— Goal of the exercise —
Write out every record below exactly as it stands, leaving the pictures out.

┌──

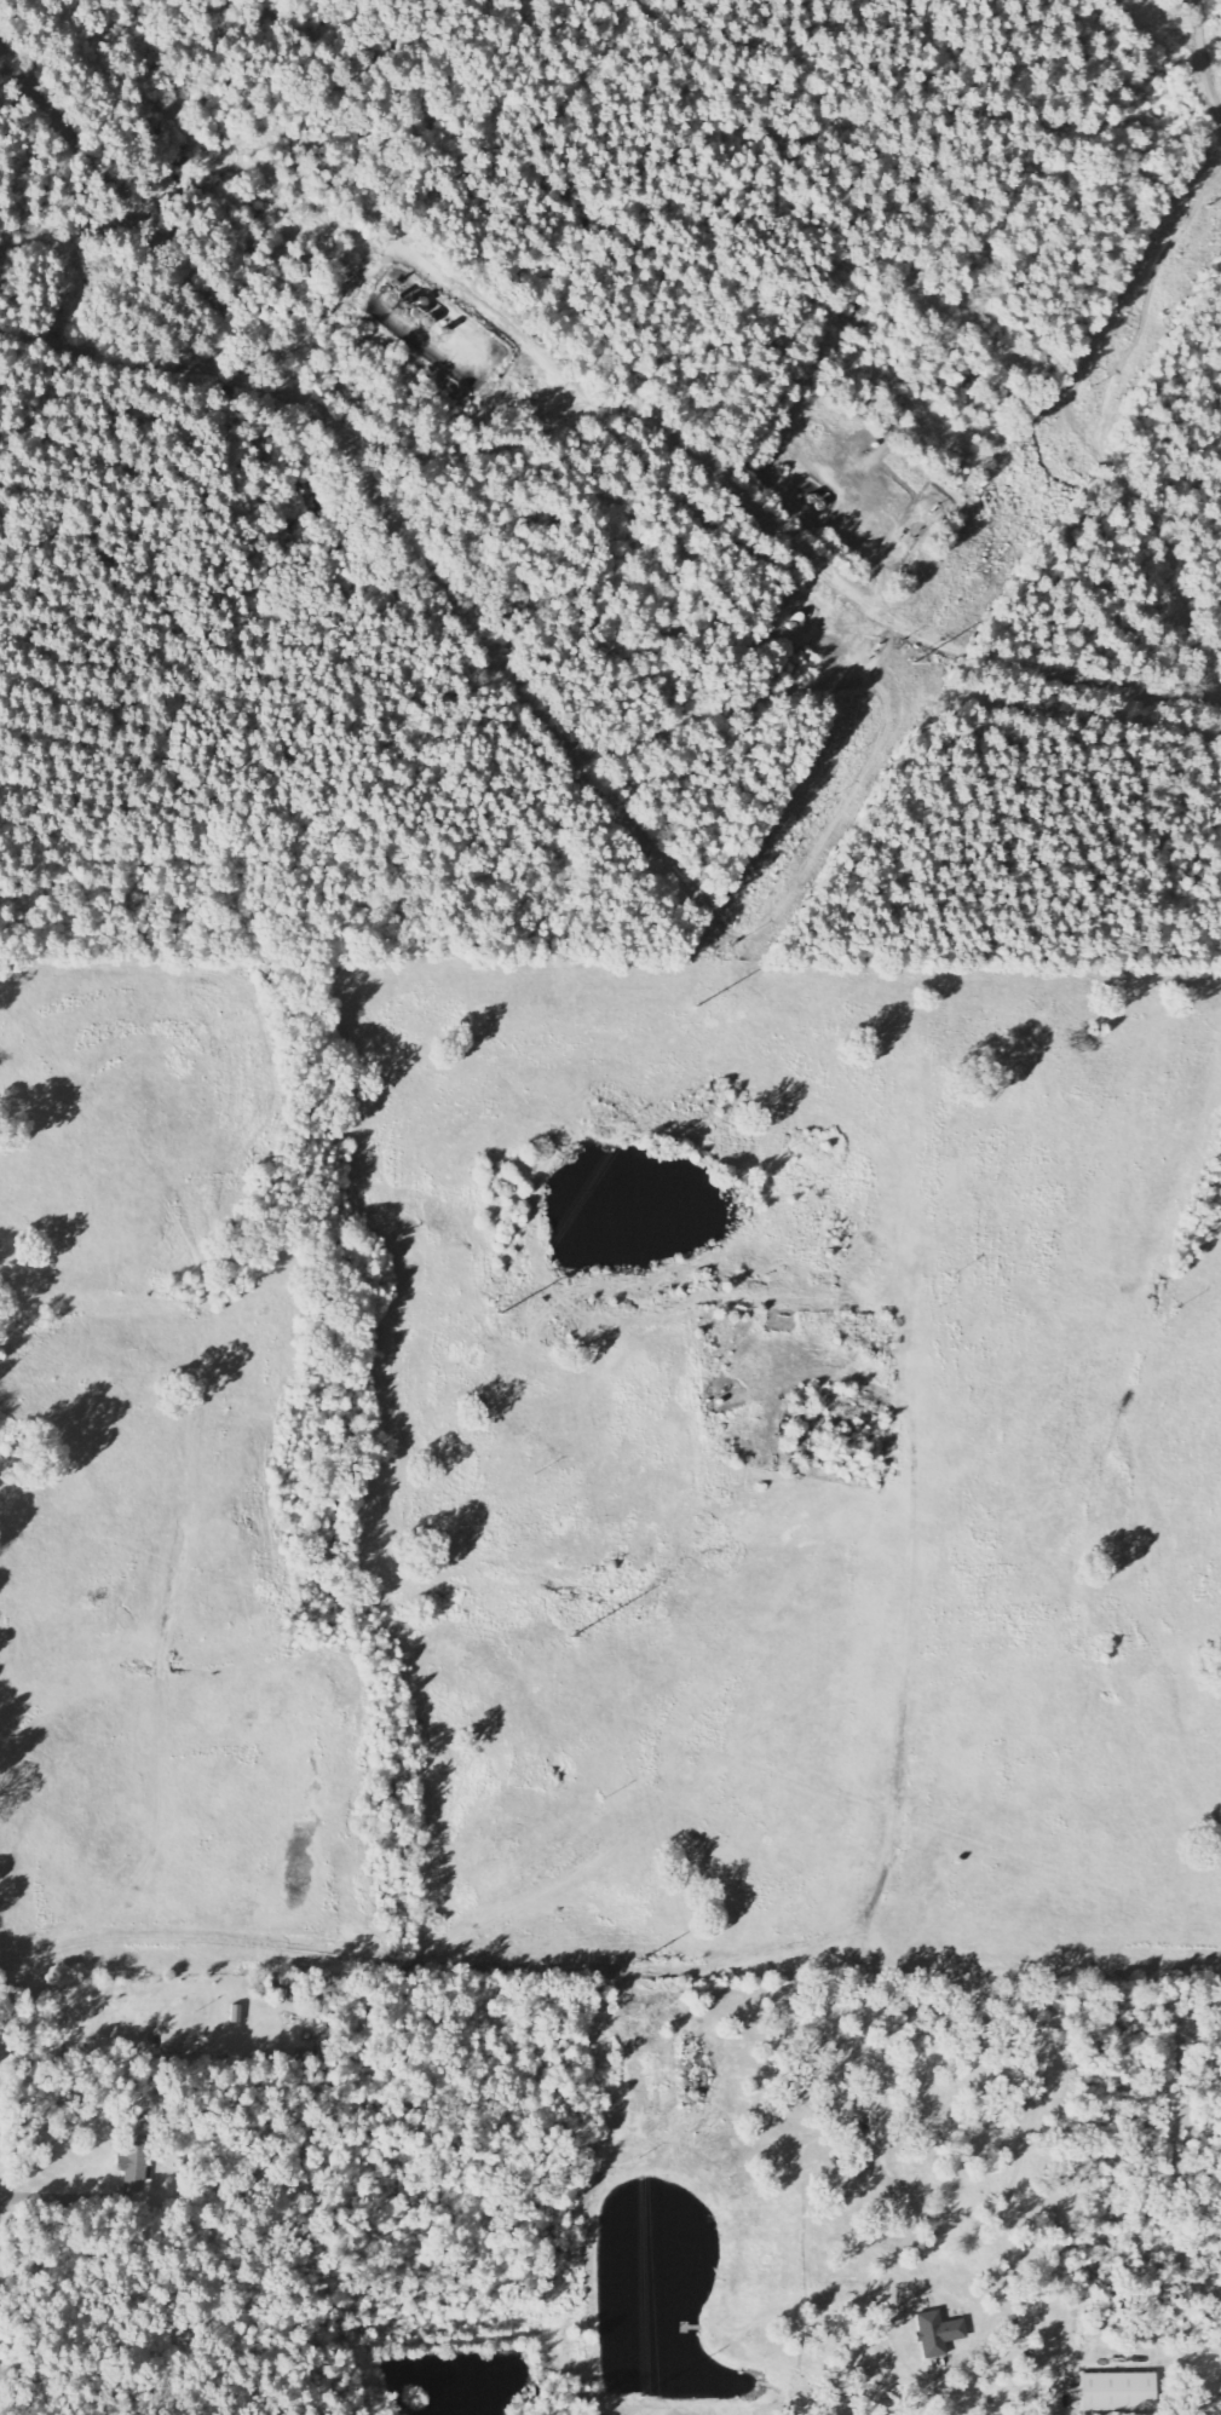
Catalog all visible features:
road: (1205, 54)
power tower: (1210, 205)
power tower: (1089, 393)
road: (637, 415)
road: (1152, 533)
power tower: (914, 663)
power tower: (693, 1005)
power tower: (499, 1312)
power tower: (568, 1638)
power tower: (636, 1962)
road: (736, 1962)
power tower: (638, 2158)
building: (135, 2164)
building: (143, 2198)
building: (938, 2335)
building: (1119, 2393)
power tower: (642, 2398)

└──

— Solution below —
Catalog all visible features:
road: (1205, 54)
power tower: (1210, 205)
power tower: (1089, 393)
road: (637, 415)
road: (1152, 533)
power tower: (914, 663)
power tower: (693, 1005)
power tower: (499, 1312)
power tower: (568, 1638)
power tower: (636, 1962)
road: (736, 1962)
power tower: (638, 2158)
building: (135, 2164)
building: (143, 2198)
building: (938, 2335)
building: (1119, 2393)
power tower: (642, 2398)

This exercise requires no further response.